Exercise objective:
Please report how many lines in the records below contain the word "brown", giving only that number.

*** Records for processing ***

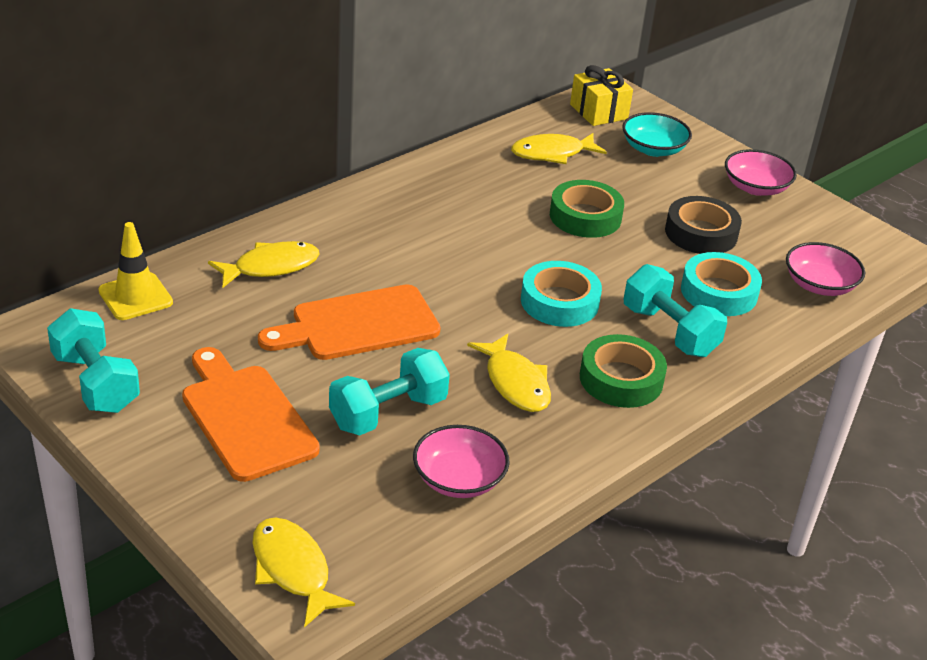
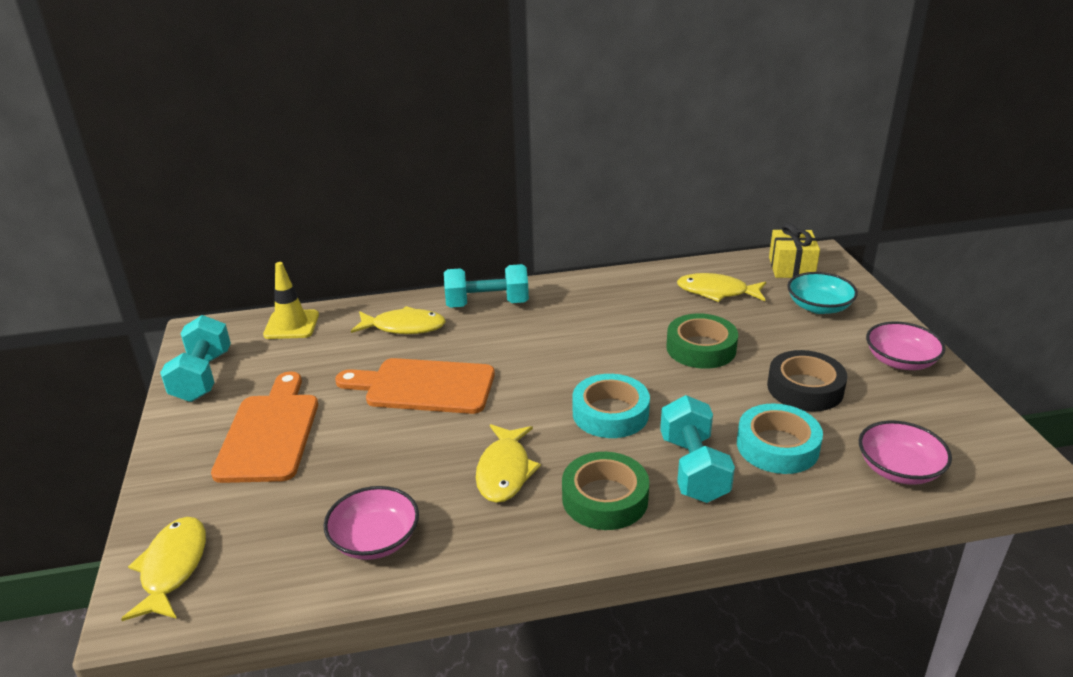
camera: 35 degrees right, 5 degrees down
(388, 413) = (376, 463): turquoise dumbbell -> turquoise dumbbell (487, 304)

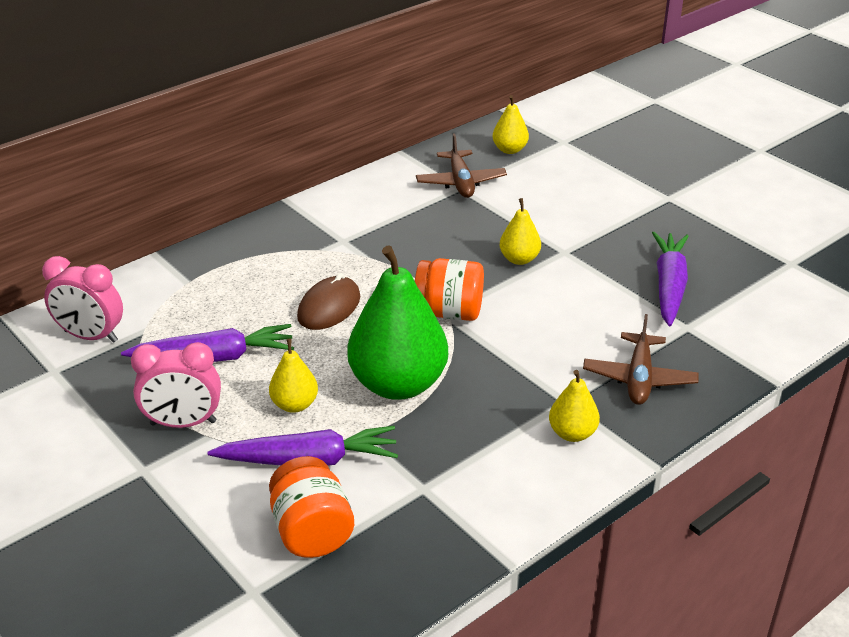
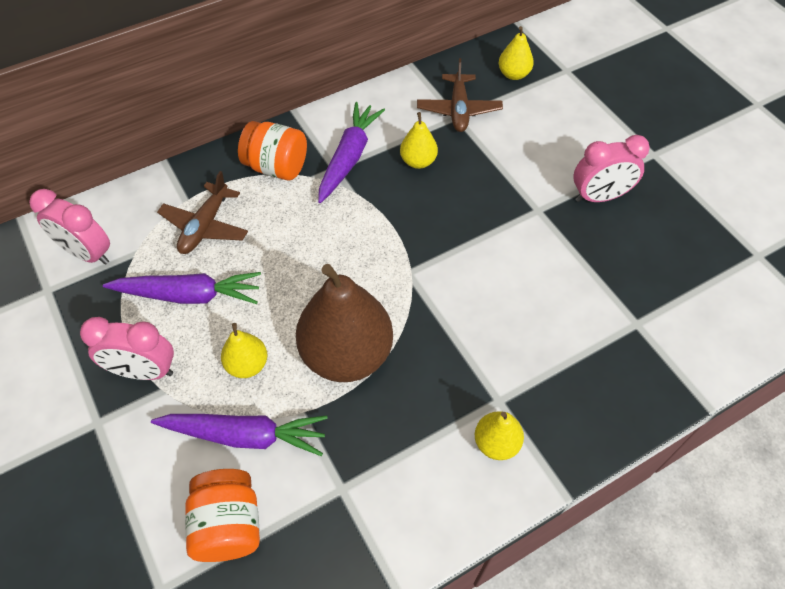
camera: 10 degrees right, 20 degrees up
(329, 307) = (304, 249): brown mouse -> none
(398, 384) = (346, 354): green pear -> brown pear
(449, 312) = (413, 271): orange jar -> orange jar (276, 167)
(519, 259) = (493, 213): yellow pear -> yellow pear (418, 161)
(623, 235) = (599, 197): none -> pink clock
(639, 378) = (575, 382): brown plane -> brown plane (205, 226)
(669, 286) = (630, 268): purple carrot -> purple carrot (349, 157)

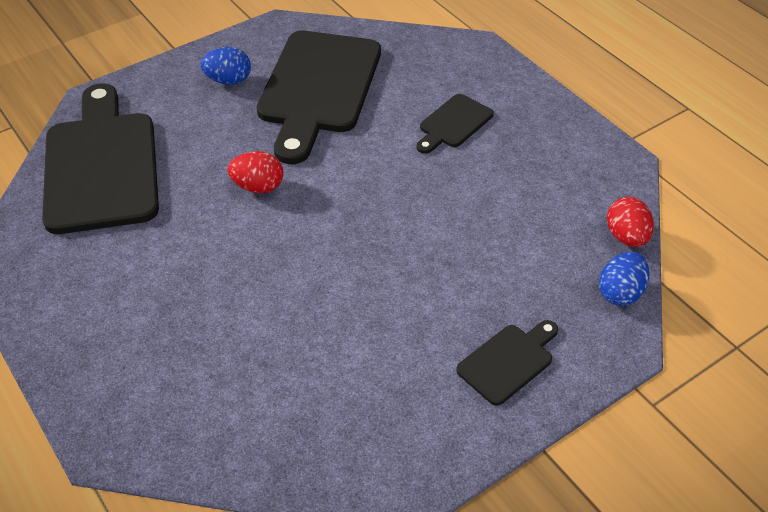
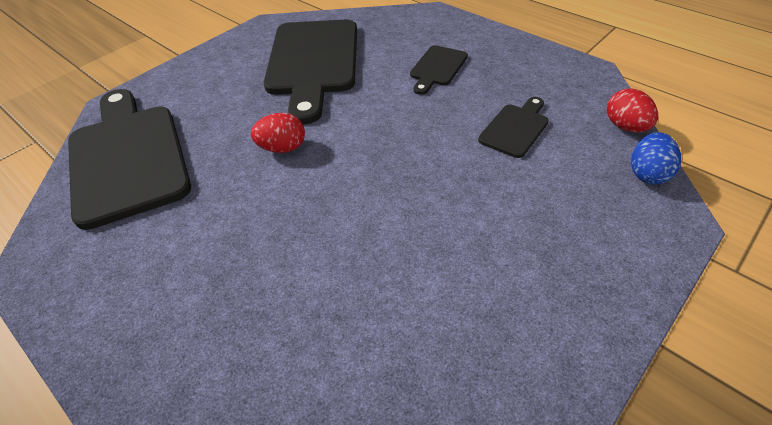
camera: 10 degrees left, 0 degrees up
(228, 80) = (233, 70): blue egg -> none
(508, 361) = (581, 259): black cutting board -> black cutting board (515, 128)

***

Finished exercise:
3